• _Goal of the exercise_: Output the records below in full, word for word; pictures do not belong in it.

[Image comparison data]
▶

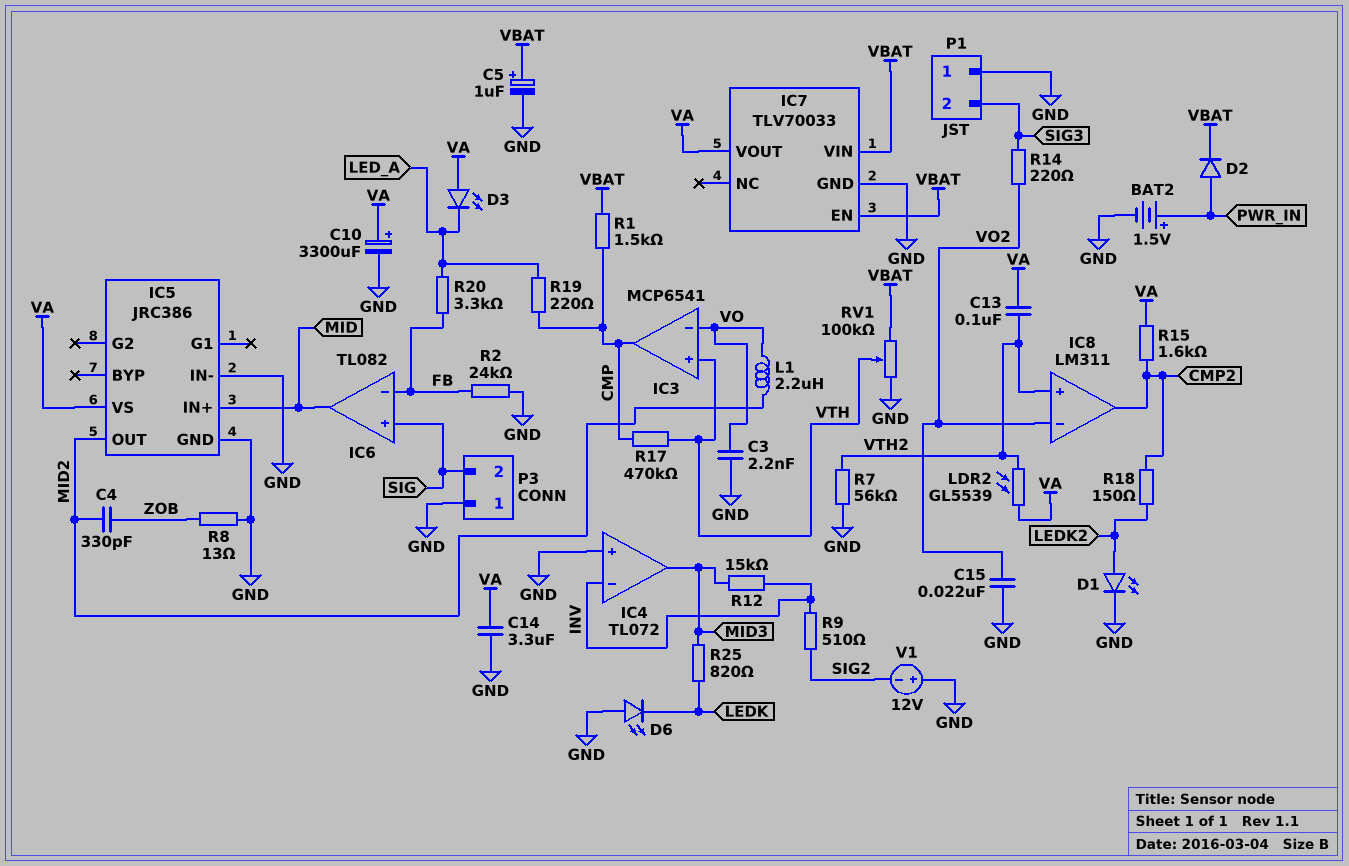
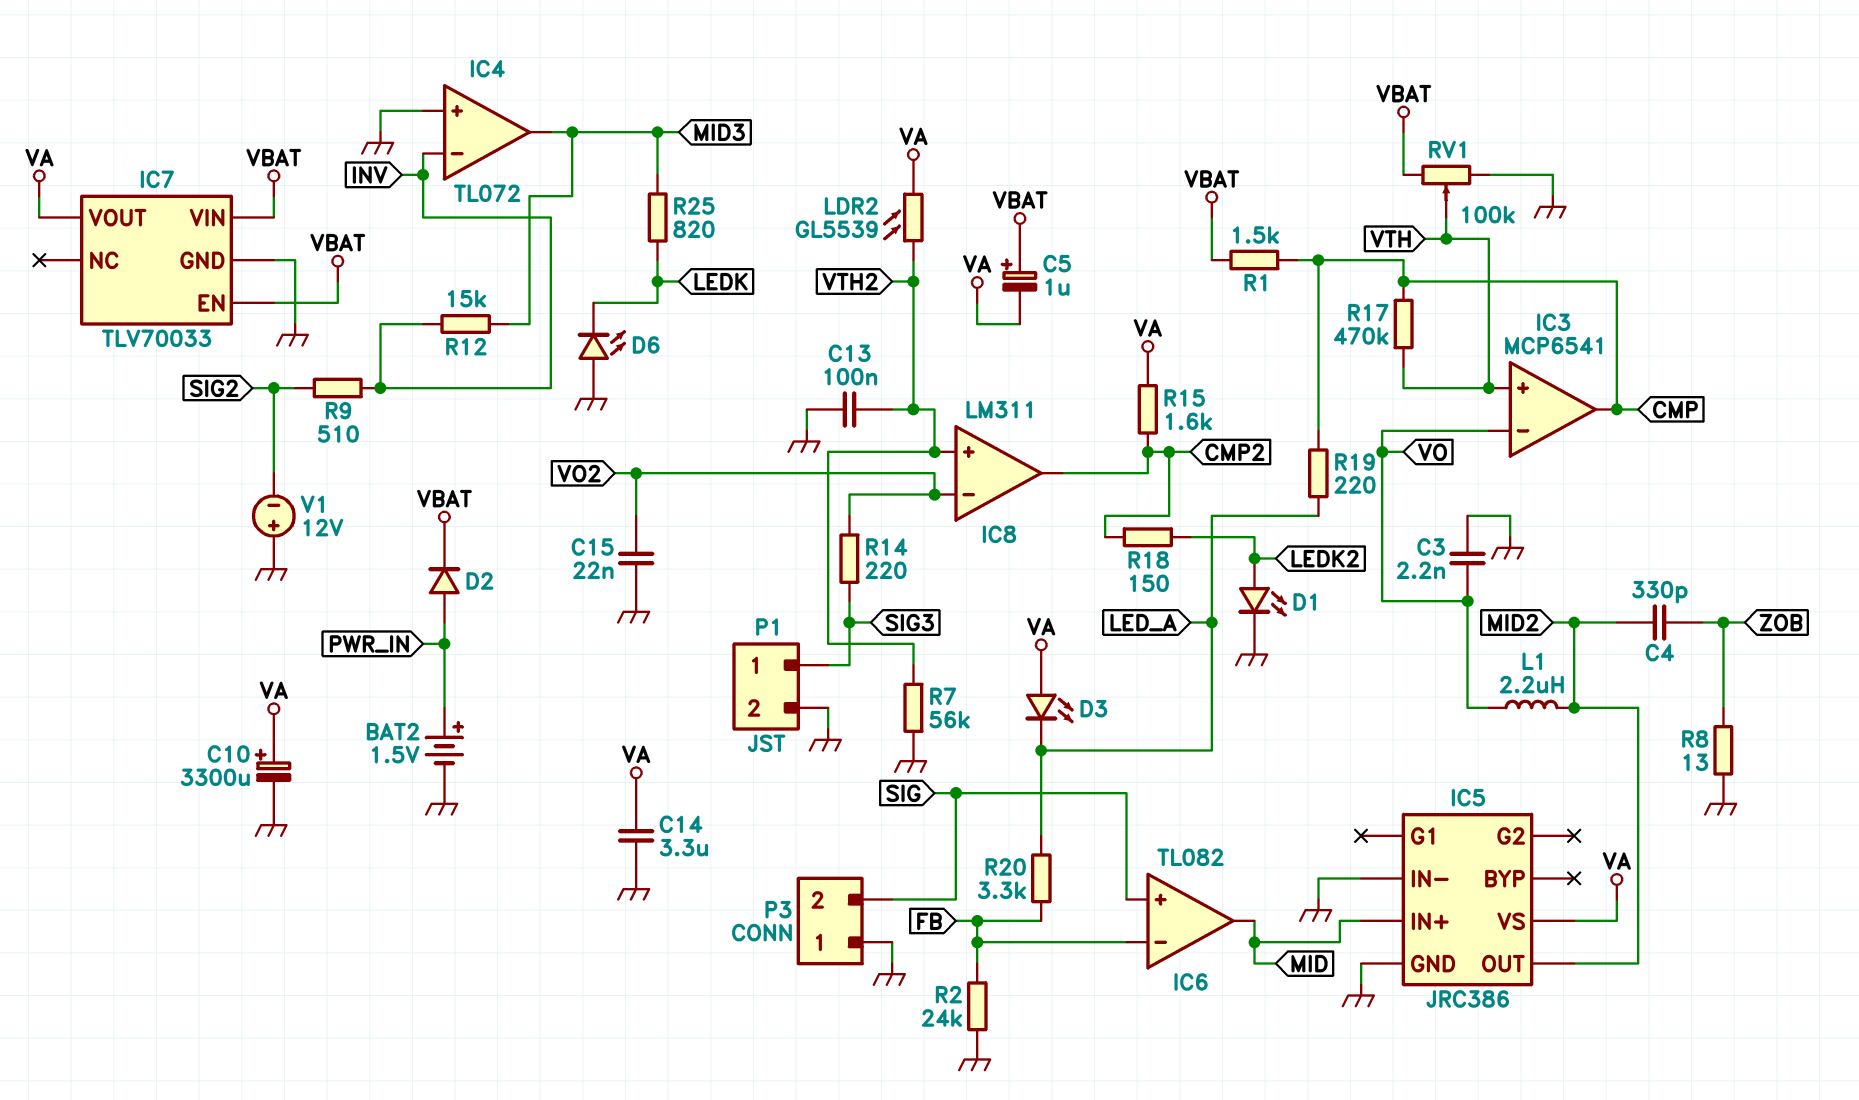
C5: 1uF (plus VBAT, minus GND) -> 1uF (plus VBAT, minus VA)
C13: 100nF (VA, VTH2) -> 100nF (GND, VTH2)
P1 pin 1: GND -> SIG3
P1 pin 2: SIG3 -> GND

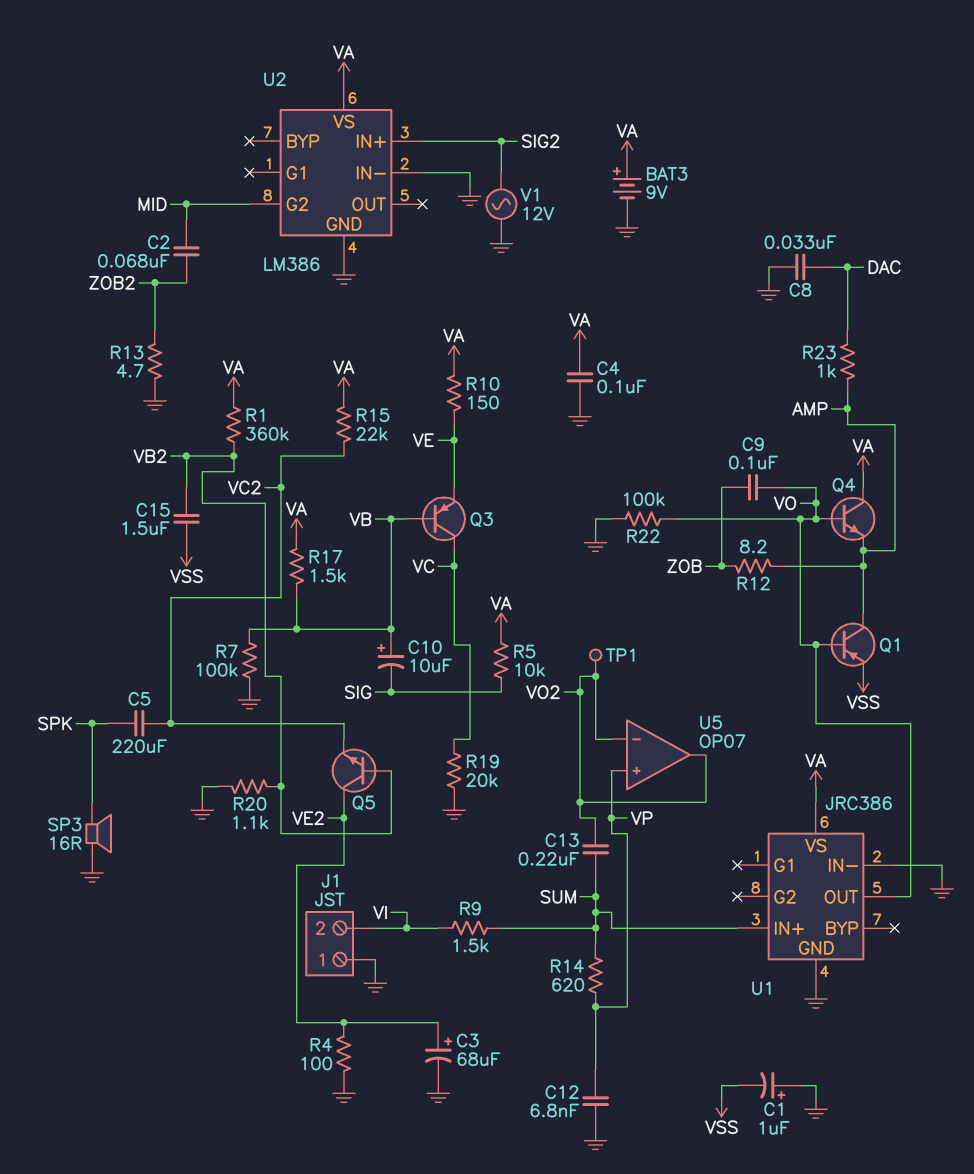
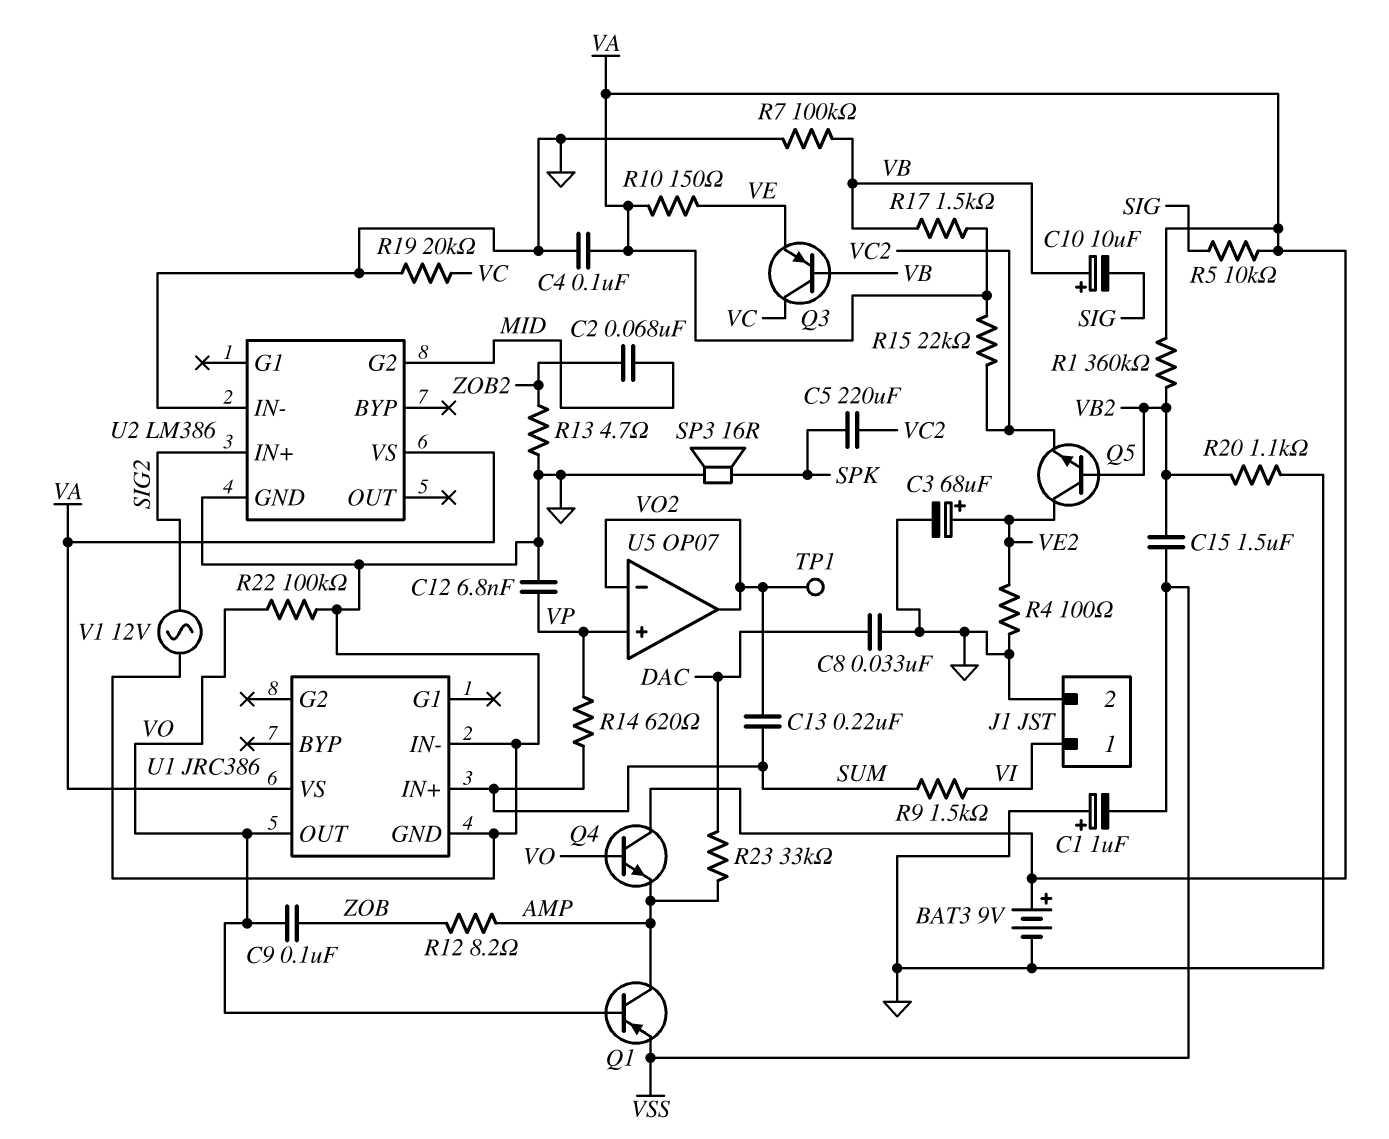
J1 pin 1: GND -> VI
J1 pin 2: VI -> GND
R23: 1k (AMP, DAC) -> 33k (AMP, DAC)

◀

• _Solution to the problem_:
C5: 1uF (plus VBAT, minus GND) -> 1uF (plus VBAT, minus VA)
C13: 100nF (VA, VTH2) -> 100nF (GND, VTH2)
P1 pin 1: GND -> SIG3
P1 pin 2: SIG3 -> GND

J1 pin 1: GND -> VI
J1 pin 2: VI -> GND
R23: 1k (AMP, DAC) -> 33k (AMP, DAC)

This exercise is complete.